ASSIGNMENT: Transcribe all data verbatim. Skip the pictures.

··· DATA SHOWN ···

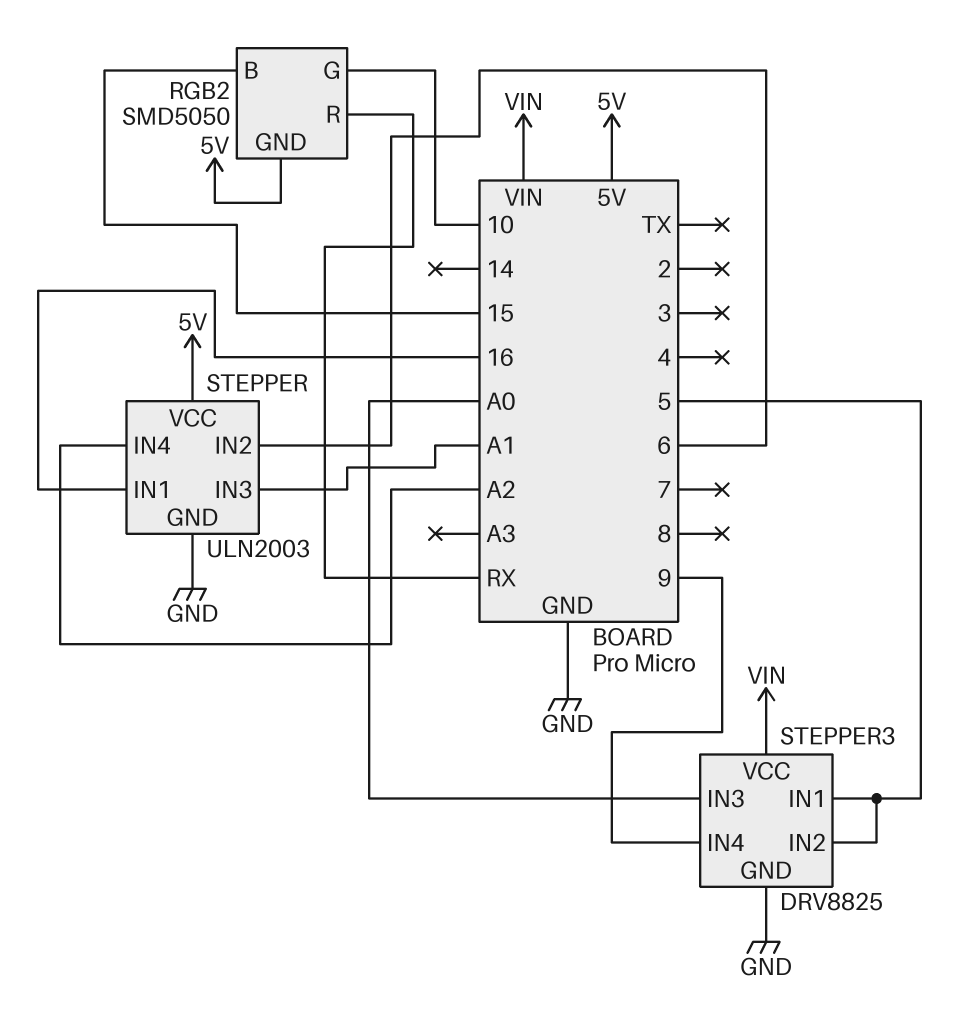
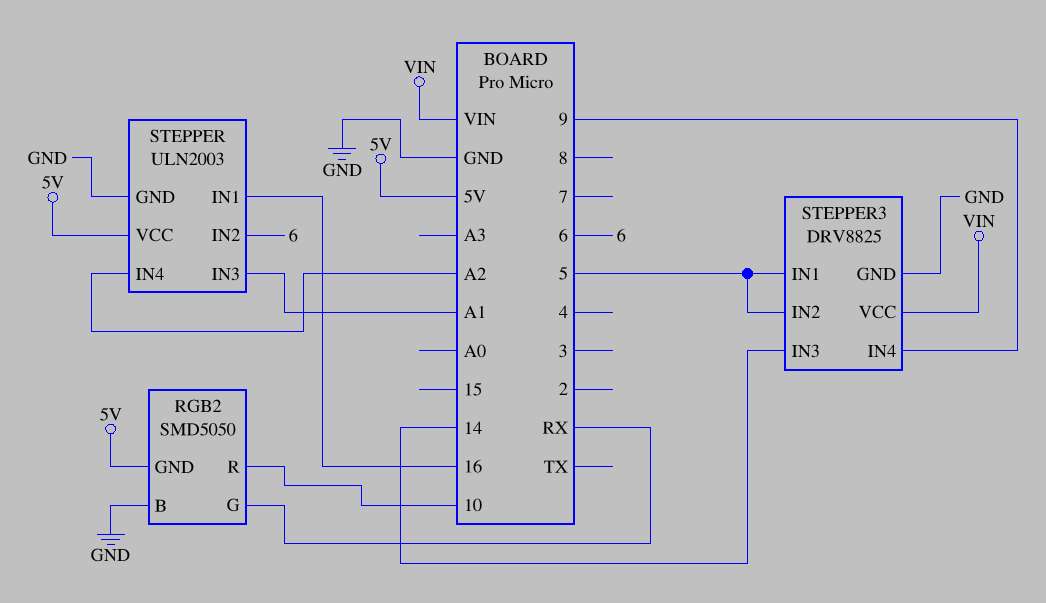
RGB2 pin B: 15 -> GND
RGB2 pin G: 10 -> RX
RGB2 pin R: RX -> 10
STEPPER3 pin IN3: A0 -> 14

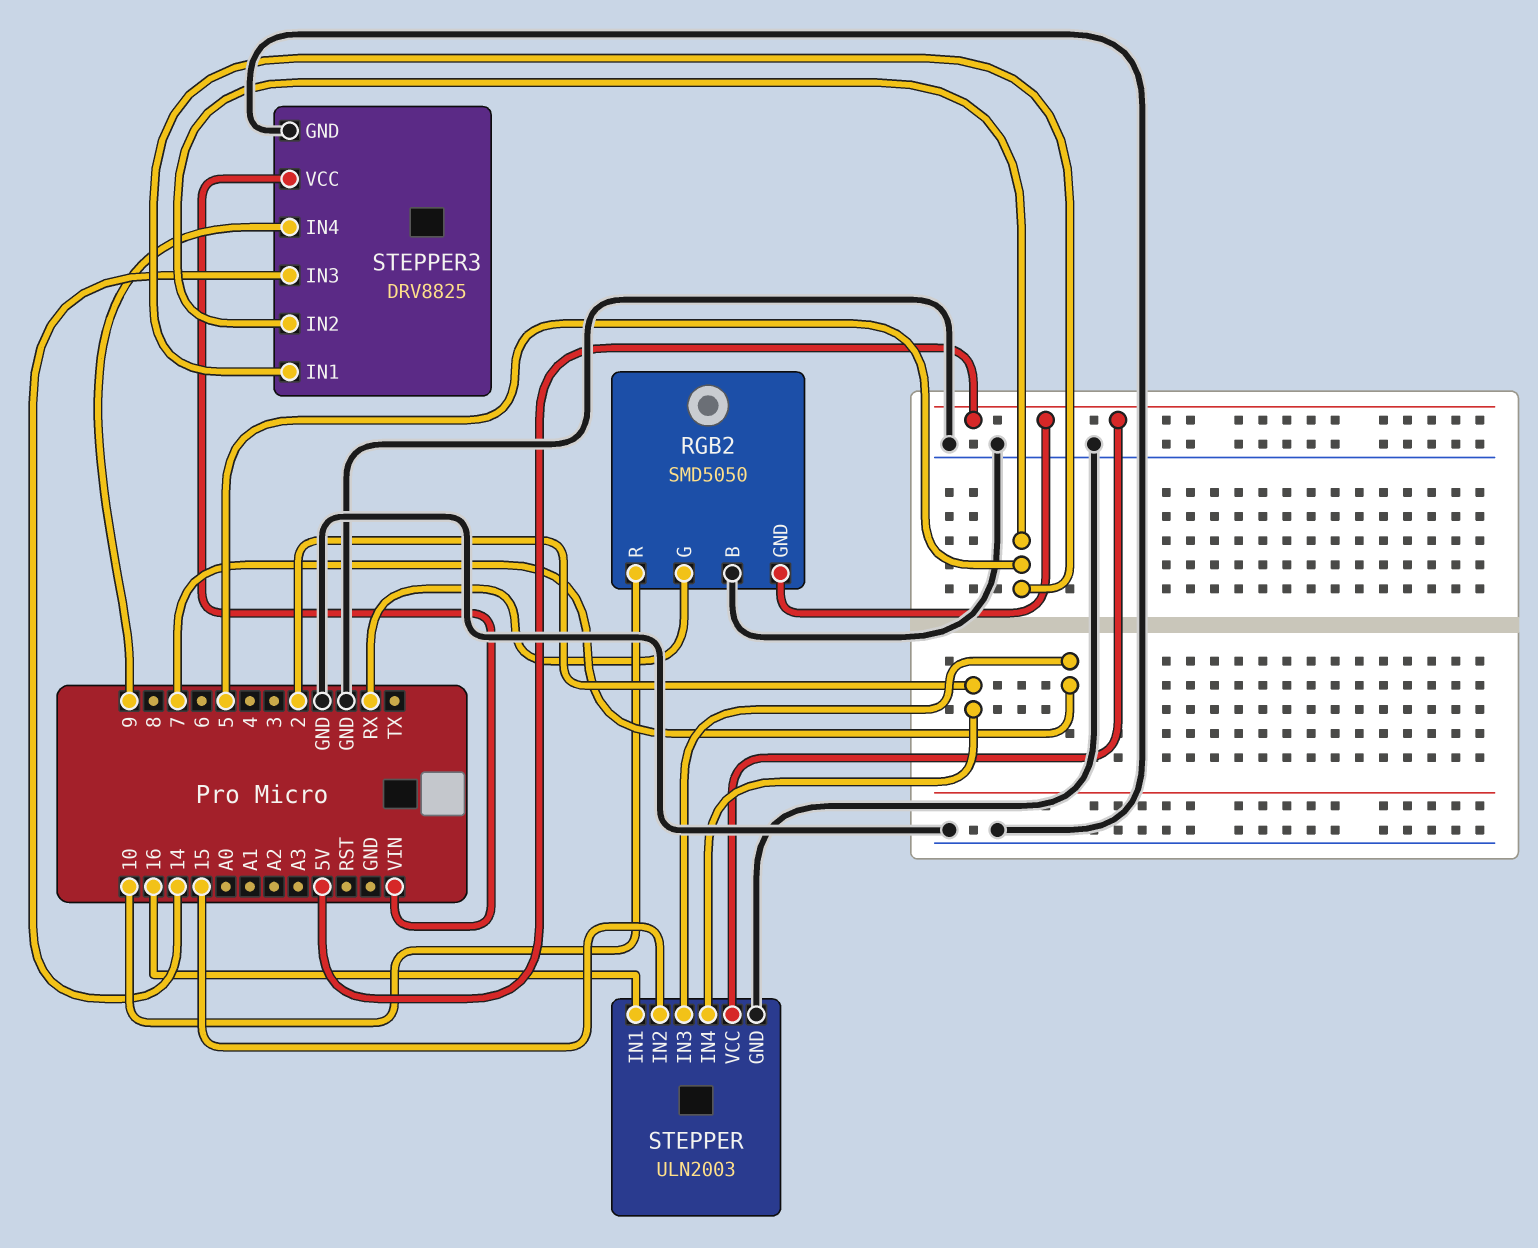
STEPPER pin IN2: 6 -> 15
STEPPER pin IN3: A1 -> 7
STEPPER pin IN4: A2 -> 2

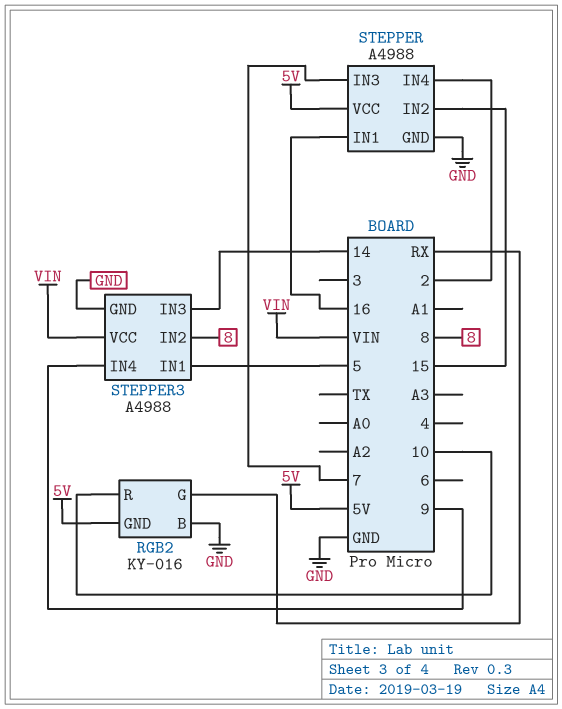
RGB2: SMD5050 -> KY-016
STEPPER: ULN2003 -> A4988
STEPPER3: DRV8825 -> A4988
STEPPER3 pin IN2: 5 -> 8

···

FINISHED TASK:
RGB2 pin B: 15 -> GND
RGB2 pin G: 10 -> RX
RGB2 pin R: RX -> 10
STEPPER3 pin IN3: A0 -> 14

STEPPER pin IN2: 6 -> 15
STEPPER pin IN3: A1 -> 7
STEPPER pin IN4: A2 -> 2

RGB2: SMD5050 -> KY-016
STEPPER: ULN2003 -> A4988
STEPPER3: DRV8825 -> A4988
STEPPER3 pin IN2: 5 -> 8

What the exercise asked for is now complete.